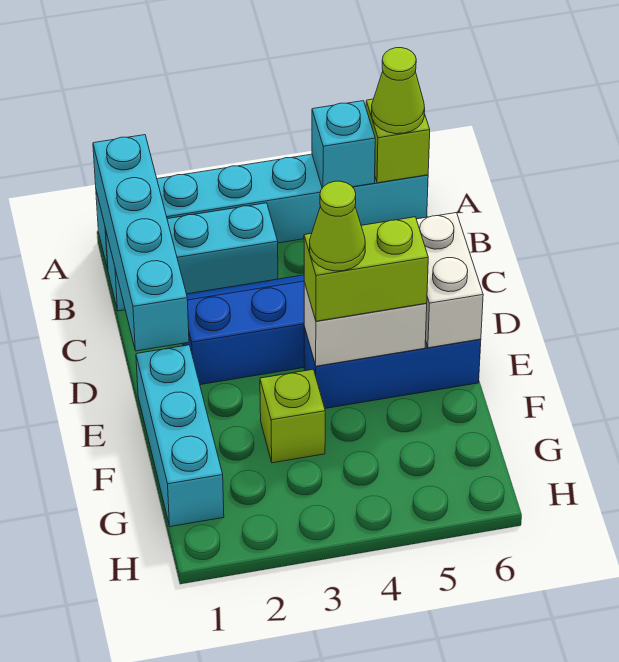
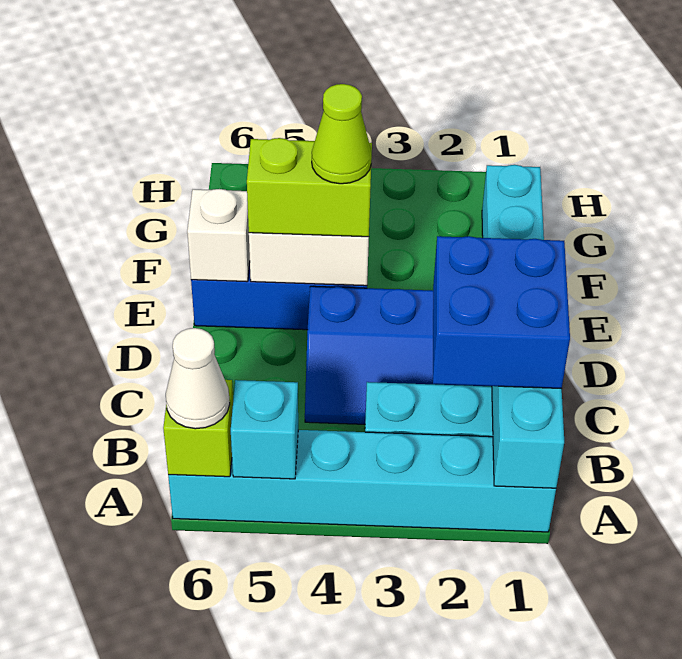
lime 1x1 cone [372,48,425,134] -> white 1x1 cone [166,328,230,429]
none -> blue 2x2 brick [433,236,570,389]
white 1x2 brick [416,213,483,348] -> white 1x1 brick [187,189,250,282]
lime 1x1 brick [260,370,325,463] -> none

--

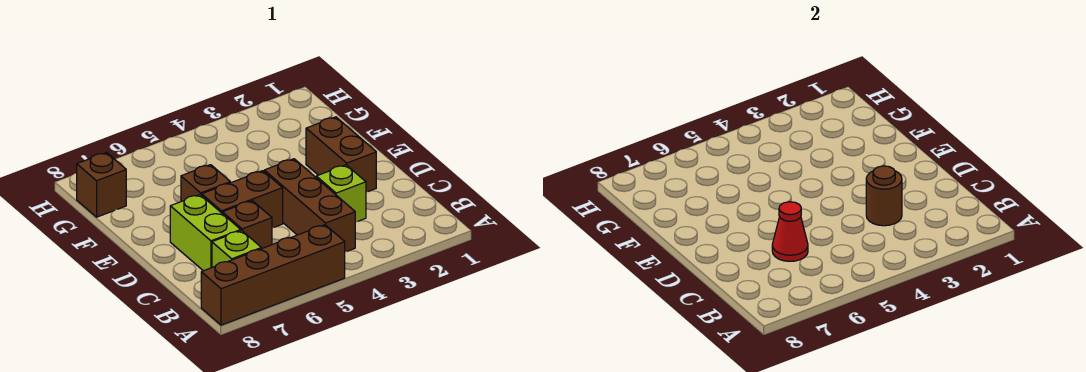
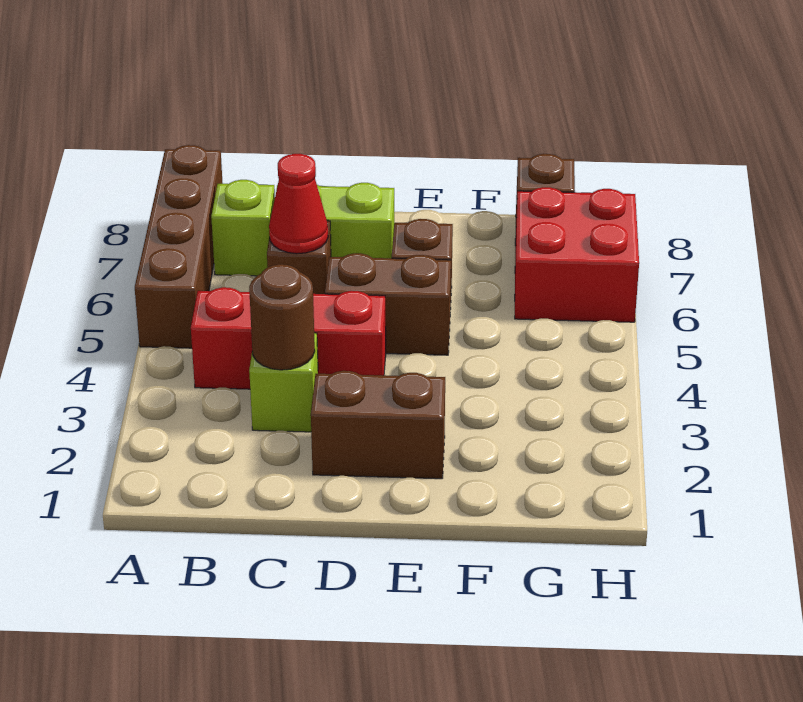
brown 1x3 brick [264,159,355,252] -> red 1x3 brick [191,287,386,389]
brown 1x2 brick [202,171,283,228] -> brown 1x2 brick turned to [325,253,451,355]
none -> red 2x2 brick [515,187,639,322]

==

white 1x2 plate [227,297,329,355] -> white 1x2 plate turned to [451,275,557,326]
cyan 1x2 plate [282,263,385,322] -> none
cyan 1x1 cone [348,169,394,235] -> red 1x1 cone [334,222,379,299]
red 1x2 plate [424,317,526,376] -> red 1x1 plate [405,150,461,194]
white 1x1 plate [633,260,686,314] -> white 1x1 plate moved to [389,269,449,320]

WHAT THIS TASK INVOLVES:
Find each line in the listing above that contains "plate", and copy that line.

SOLVED EXERCISE:
white 1x2 plate [227,297,329,355] -> white 1x2 plate turned to [451,275,557,326]
cyan 1x2 plate [282,263,385,322] -> none
red 1x2 plate [424,317,526,376] -> red 1x1 plate [405,150,461,194]
white 1x1 plate [633,260,686,314] -> white 1x1 plate moved to [389,269,449,320]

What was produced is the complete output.